[[ Dataset excerpts, beginning ]]

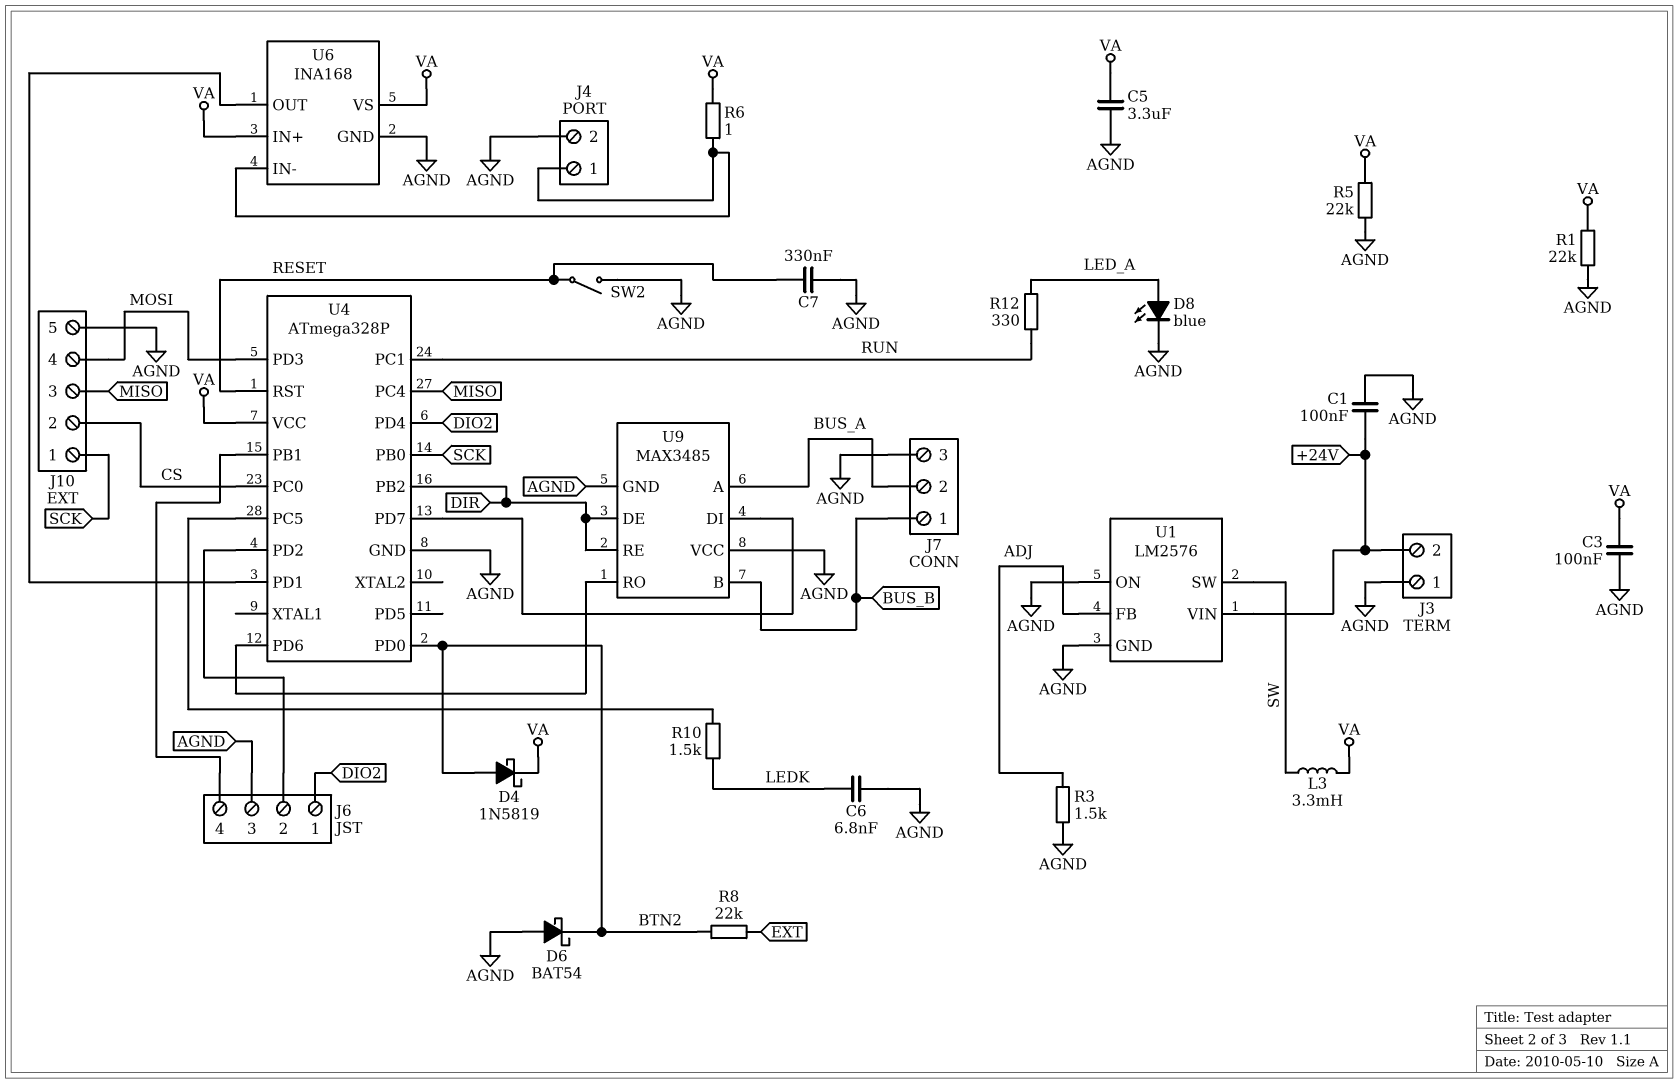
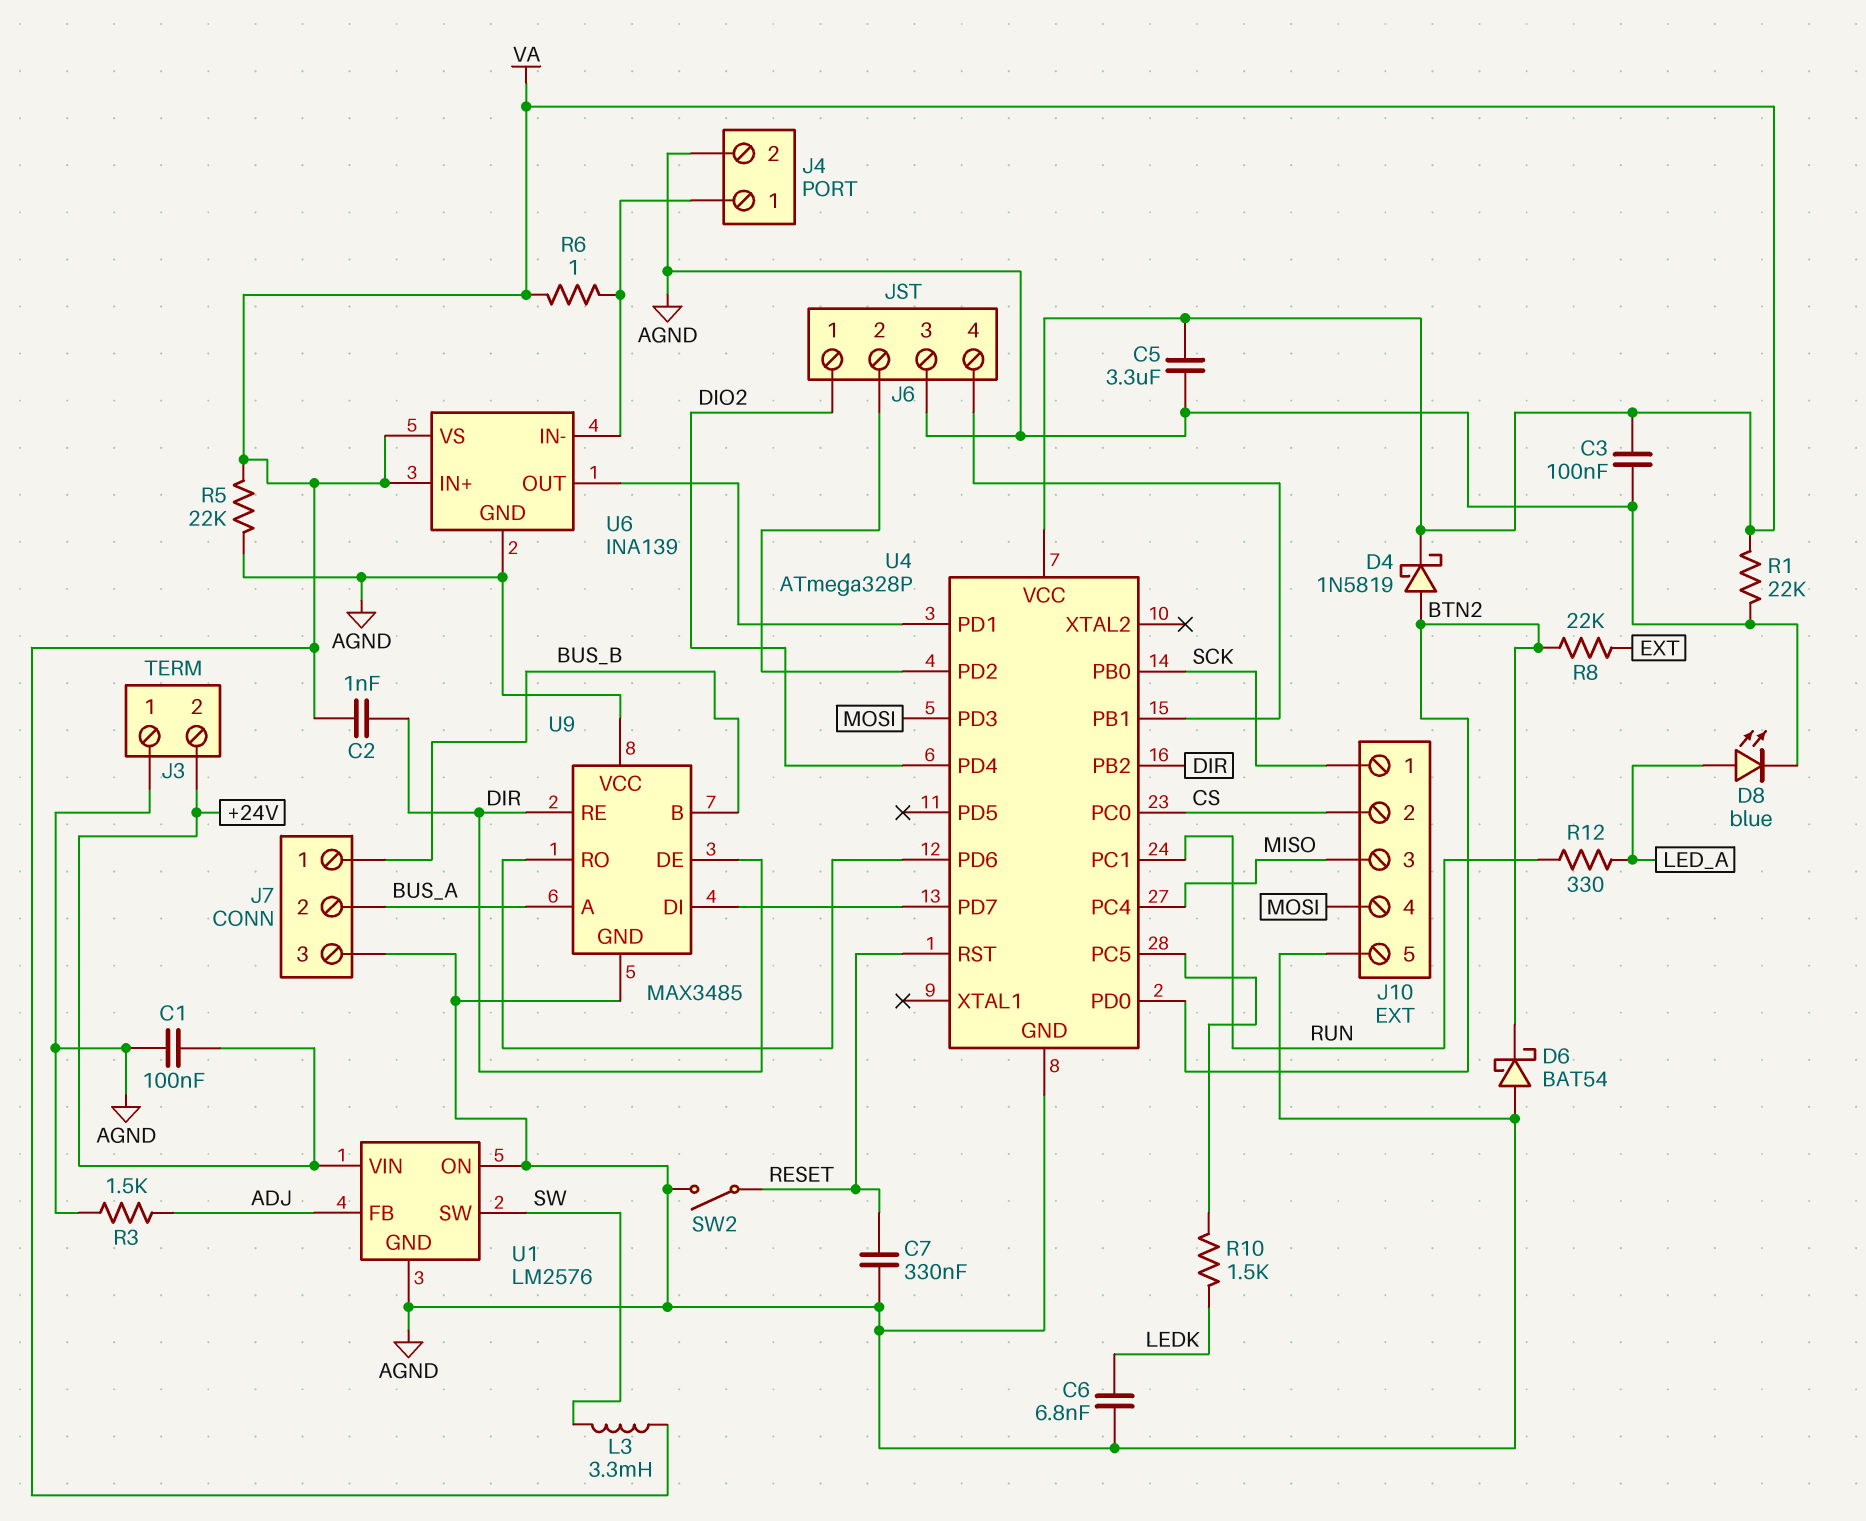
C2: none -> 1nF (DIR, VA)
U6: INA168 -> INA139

[[ Dataset excerpts, end ]]
[[ Dataset excerpts, beginning ]]

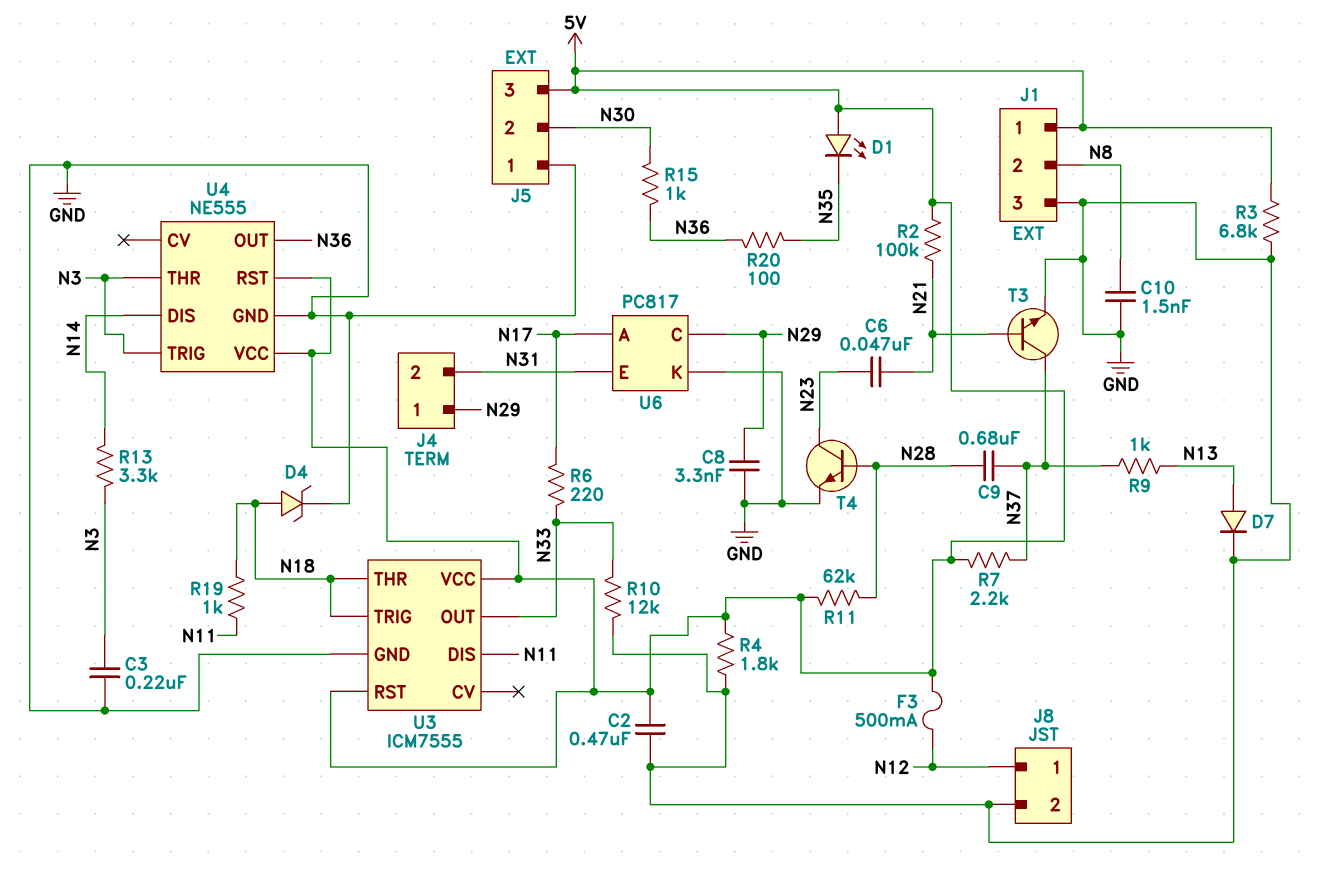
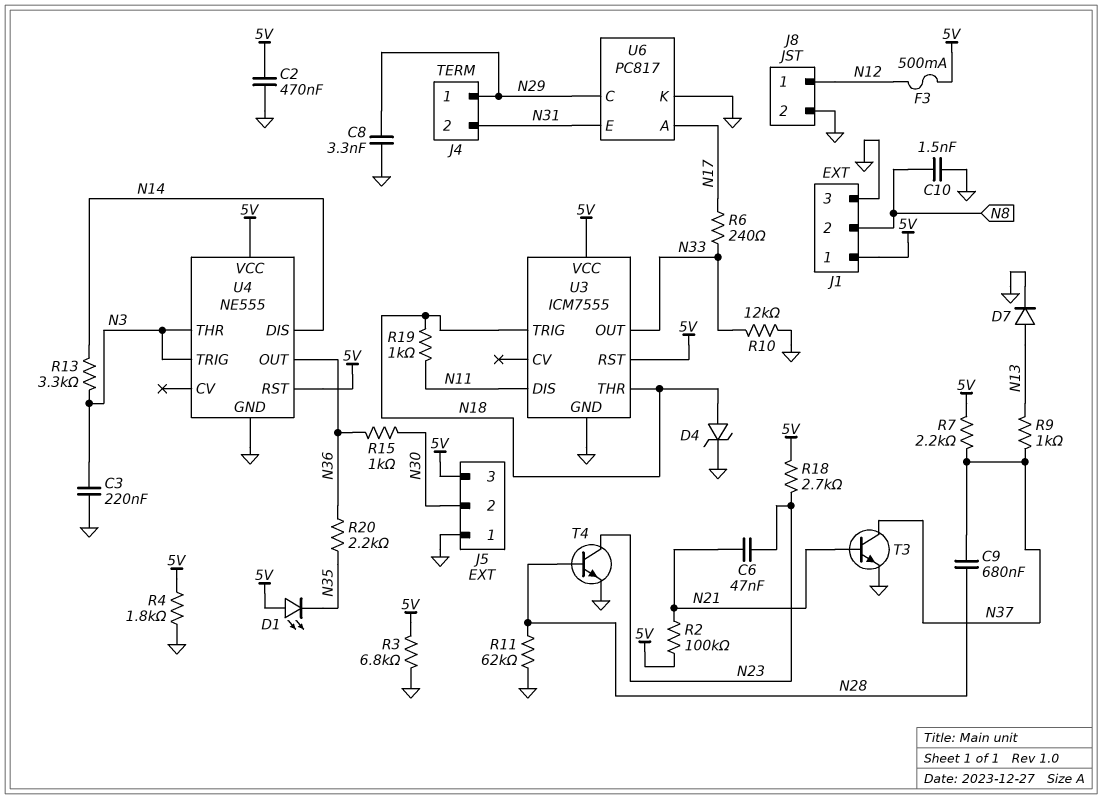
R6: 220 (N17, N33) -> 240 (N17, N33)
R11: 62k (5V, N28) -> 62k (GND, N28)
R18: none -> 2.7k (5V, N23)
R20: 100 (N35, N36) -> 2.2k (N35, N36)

[[ Dataset excerpts, end ]]

### What you will do
From the line holding "R11: 62k (5V, N28) -> 62k (GND, N28)" to the line holding "R20: 100 (N35, N36) -> 2.2k (N35, N36)", inclusive, restate each line above exactly as written.

### Solution to this problem
R11: 62k (5V, N28) -> 62k (GND, N28)
R18: none -> 2.7k (5V, N23)
R20: 100 (N35, N36) -> 2.2k (N35, N36)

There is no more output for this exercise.